WHAT YOU WILL DO ::
Copy these rows, swapping "none" for "blank" and changing nothing else. Leave the pictures out.

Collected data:
#####
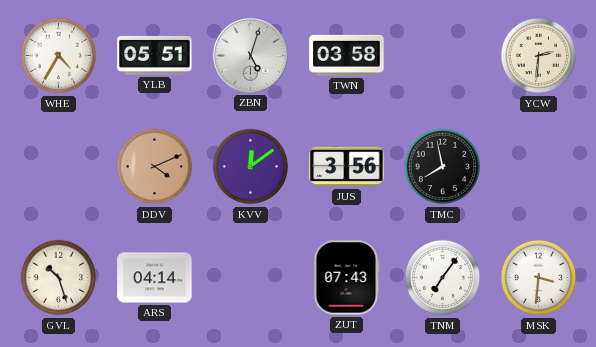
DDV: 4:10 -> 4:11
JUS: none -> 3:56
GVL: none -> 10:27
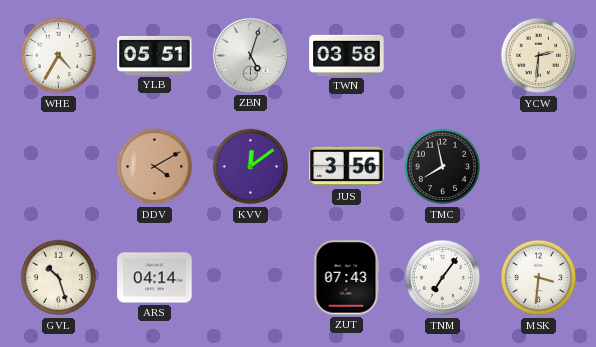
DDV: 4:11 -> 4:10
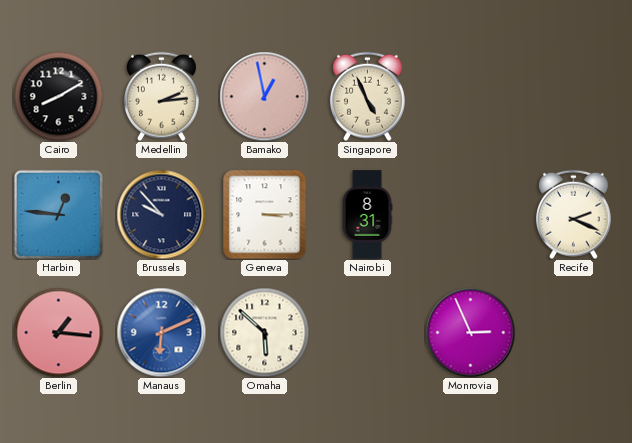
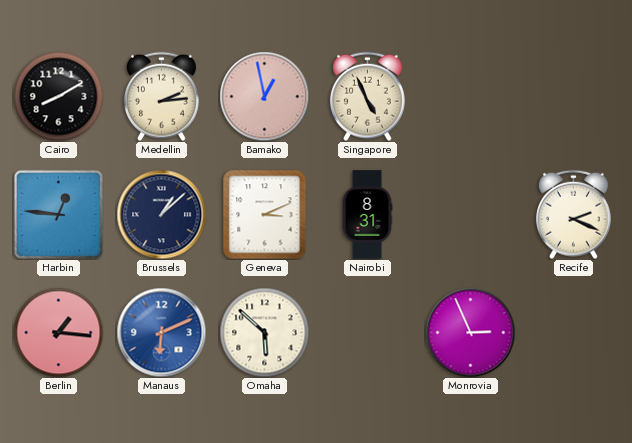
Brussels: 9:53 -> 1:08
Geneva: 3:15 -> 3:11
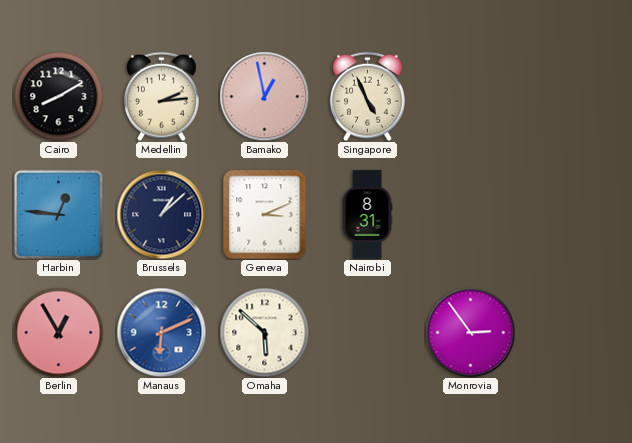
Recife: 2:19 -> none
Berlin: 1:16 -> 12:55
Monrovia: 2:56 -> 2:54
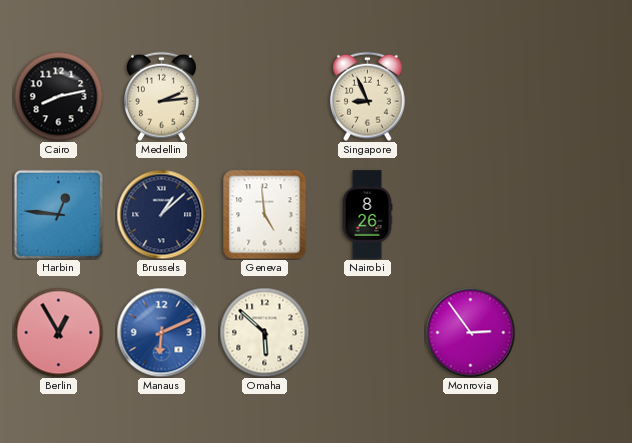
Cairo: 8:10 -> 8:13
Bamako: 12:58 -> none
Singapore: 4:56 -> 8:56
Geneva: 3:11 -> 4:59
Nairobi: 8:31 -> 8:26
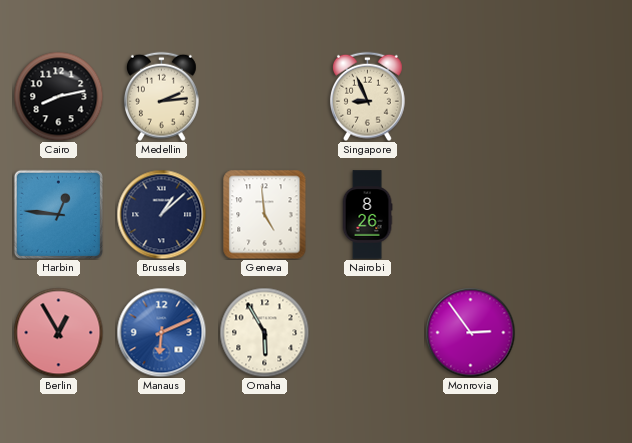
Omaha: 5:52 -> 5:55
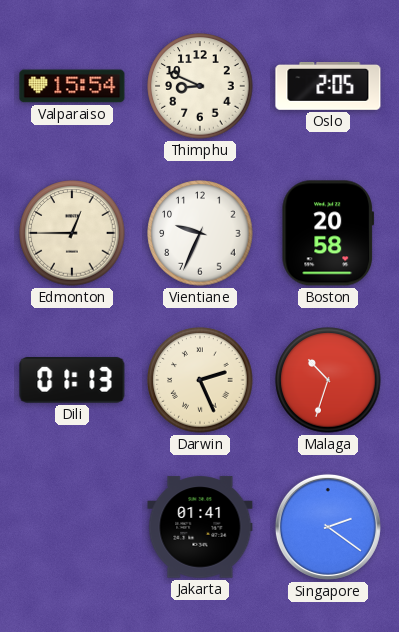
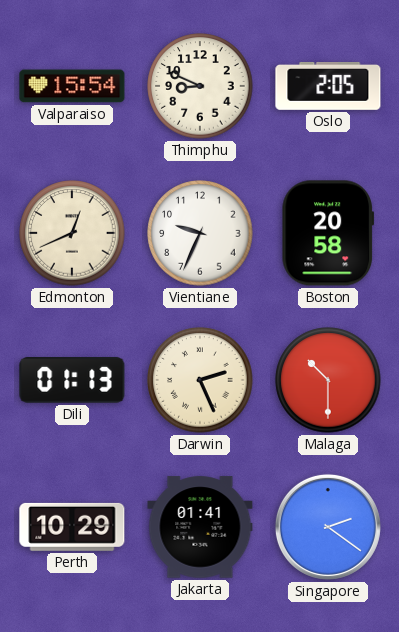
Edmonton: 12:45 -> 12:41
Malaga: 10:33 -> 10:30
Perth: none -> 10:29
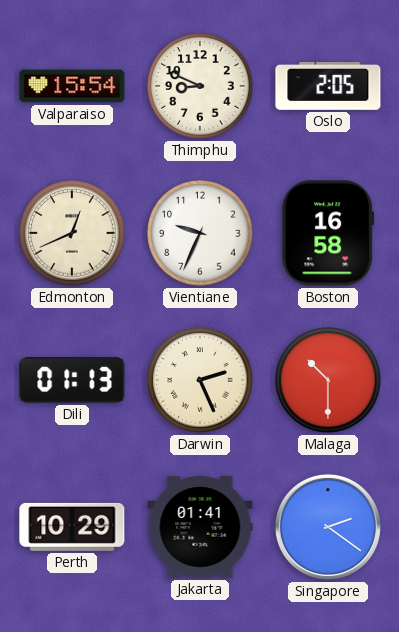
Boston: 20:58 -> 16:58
#####
ANSWER ::
DDV: 4:10 -> 4:11
JUS: blank -> 3:56
GVL: blank -> 10:27
DDV: 4:11 -> 4:10
Brussels: 9:53 -> 1:08
Geneva: 3:15 -> 3:11
Recife: 2:19 -> blank
Berlin: 1:16 -> 12:55
Monrovia: 2:56 -> 2:54
Cairo: 8:10 -> 8:13
Bamako: 12:58 -> blank
Singapore: 4:56 -> 8:56
Geneva: 3:11 -> 4:59
Nairobi: 8:31 -> 8:26
Omaha: 5:52 -> 5:55
Edmonton: 12:45 -> 12:41
Malaga: 10:33 -> 10:30
Perth: blank -> 10:29
Boston: 20:58 -> 16:58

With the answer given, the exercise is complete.